> [Work to complete]:
Lines from the one containing "wardrobe: (109, 121) -> (163, 129), moved" through the final line of the data, restated word for word and free of pictures, make up the whole answer.

Dataset records:
------------------------------------------------------------

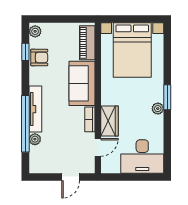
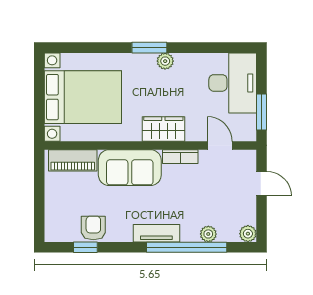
plant: (35, 31) -> (248, 234), moved
tv unit: (35, 109) -> (156, 233), width x0.71
wardrobe: (109, 121) -> (163, 129), moved
window: (122, 177) -> (262, 112), added

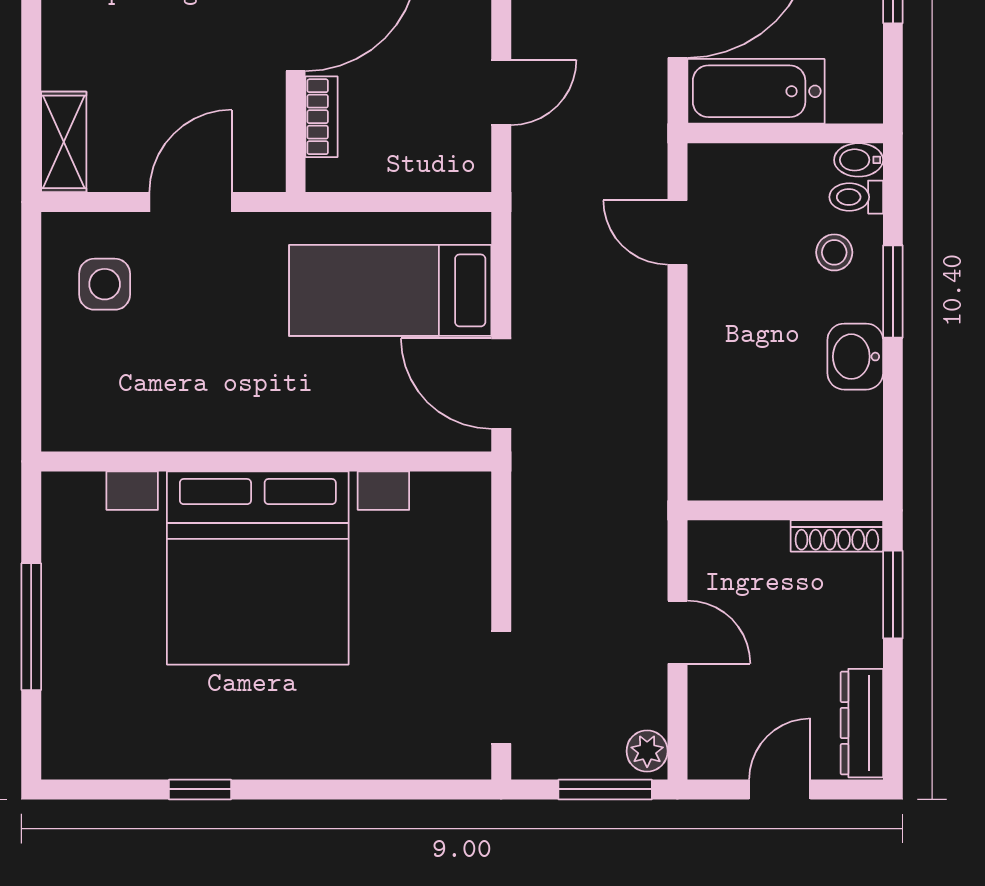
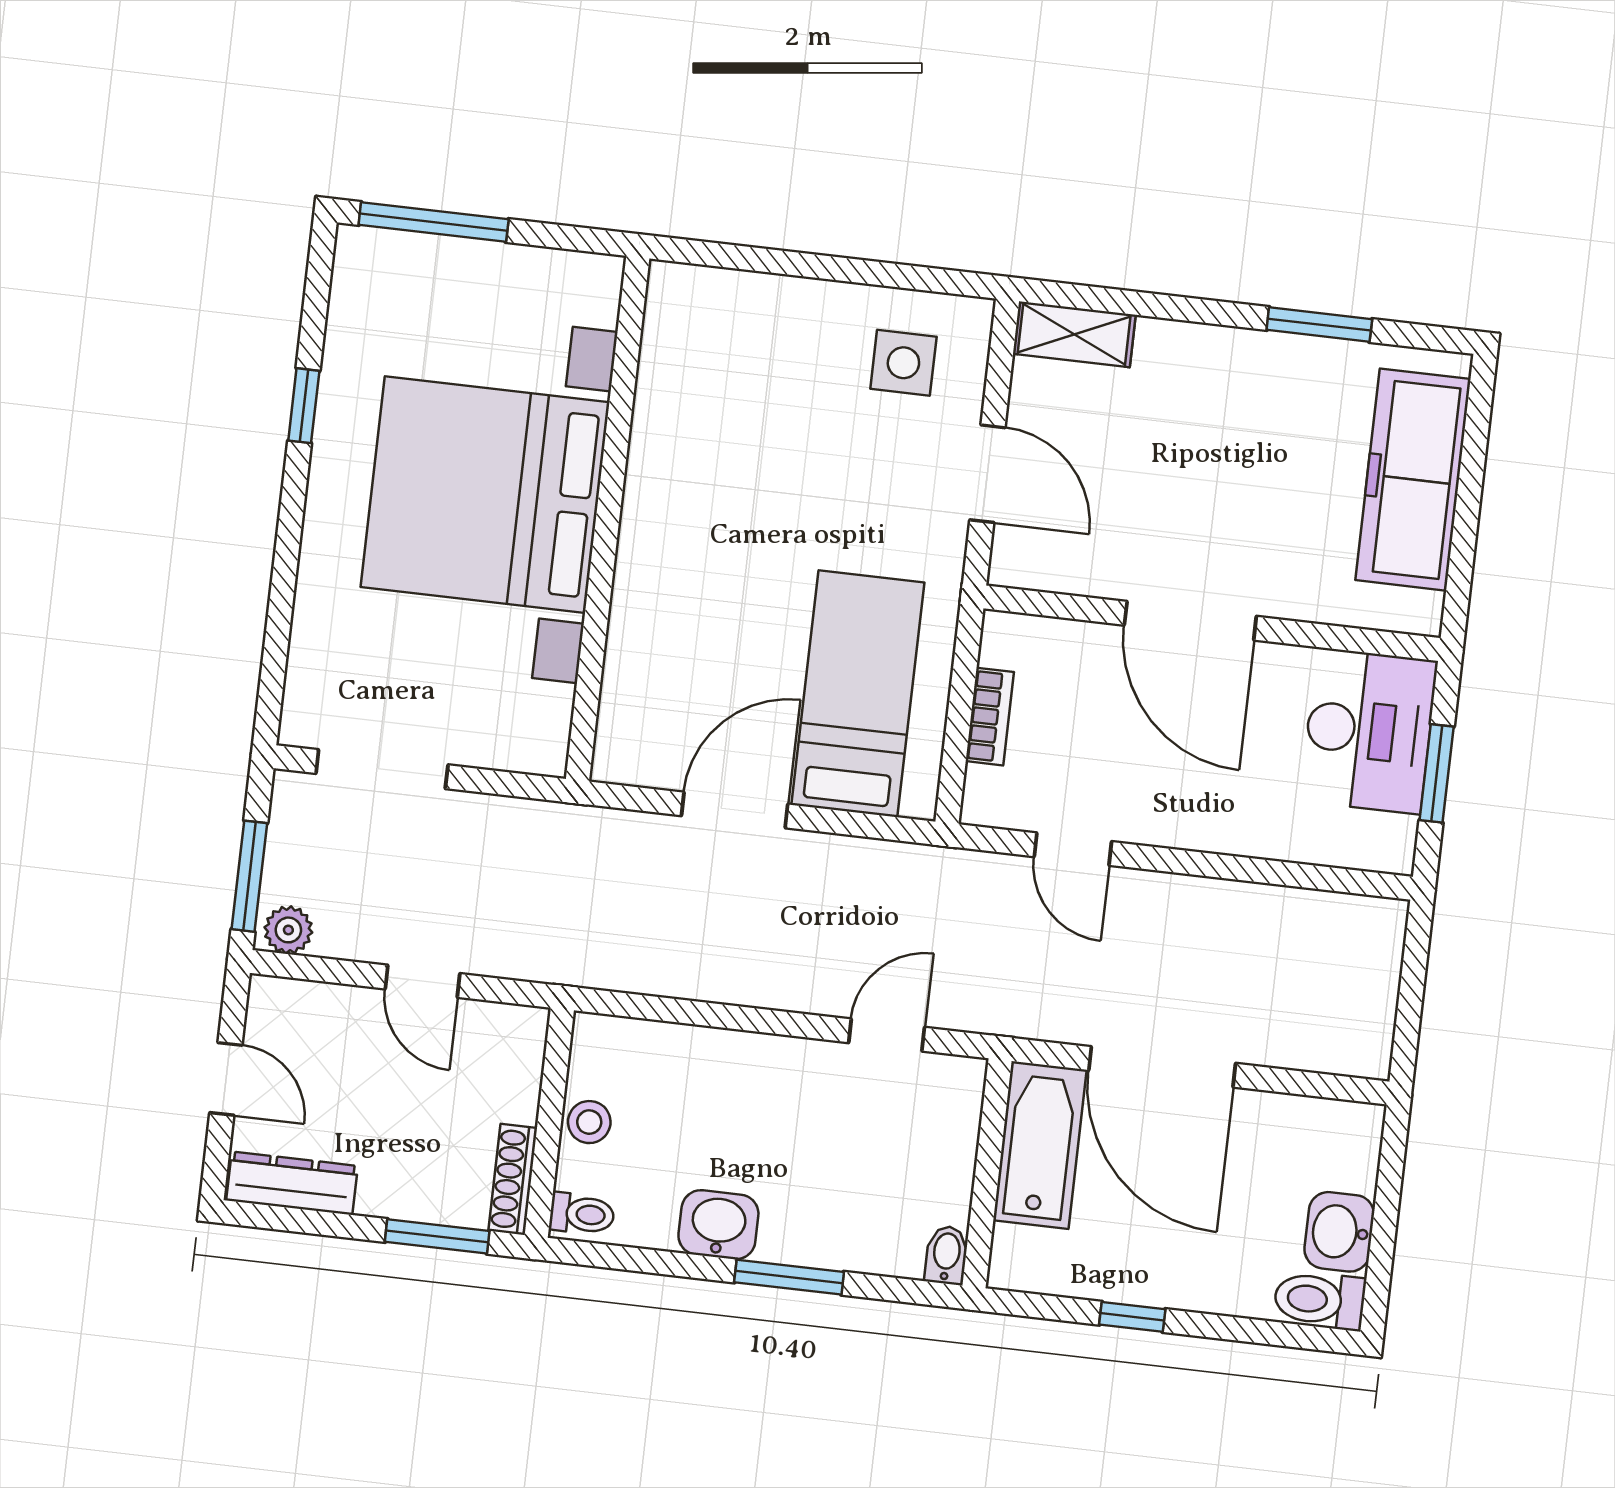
bookcase: (322, 117) -> (990, 717), moved, turned -90
toilet: (856, 197) -> (582, 1214), moved, turned 90
stool: (834, 252) -> (589, 1122), moved
wall: (266, 461) -> (608, 519), moved
bed with nightstands: (258, 568) -> (485, 495), moved
window: (31, 627) -> (434, 222), moved
door: (677, 632) -> (423, 981), hinge flipped

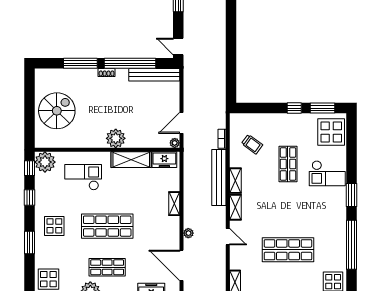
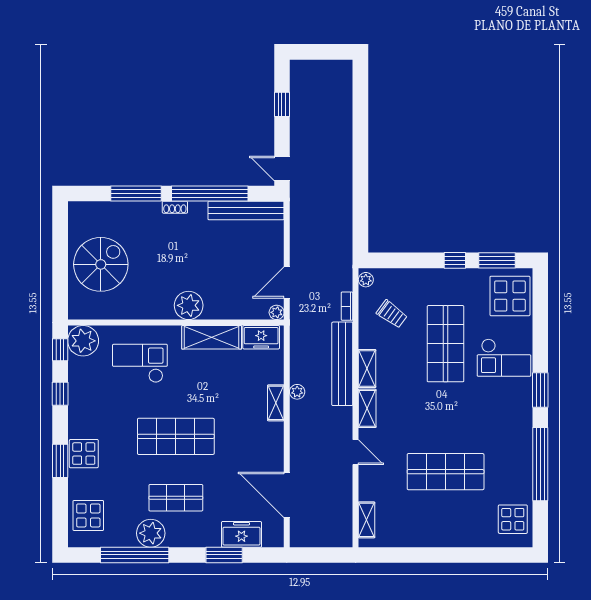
plant: (235, 121) -> (366, 280), added
shop shelf: (288, 164) -> (446, 344), width x1.43, depth x1.36
display table: (54, 226) -> (84, 454), moved
plant: (188, 233) -> (297, 392), moved

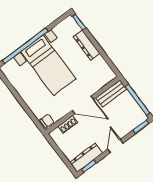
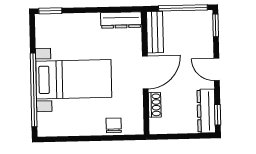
dresser: (87, 45) -> (121, 20), moved
chair: (47, 121) -> (114, 125), moved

------------------------------------------------------------

> [Result for this task]:
wardrobe: (109, 121) -> (163, 129), moved
window: (122, 177) -> (262, 112), added

bookcase: (322, 117) -> (990, 717), moved, turned -90
toilet: (856, 197) -> (582, 1214), moved, turned 90
stool: (834, 252) -> (589, 1122), moved
wall: (266, 461) -> (608, 519), moved
bed with nightstands: (258, 568) -> (485, 495), moved
window: (31, 627) -> (434, 222), moved
door: (677, 632) -> (423, 981), hinge flipped

plant: (235, 121) -> (366, 280), added
shop shelf: (288, 164) -> (446, 344), width x1.43, depth x1.36
display table: (54, 226) -> (84, 454), moved
plant: (188, 233) -> (297, 392), moved

dresser: (87, 45) -> (121, 20), moved
chair: (47, 121) -> (114, 125), moved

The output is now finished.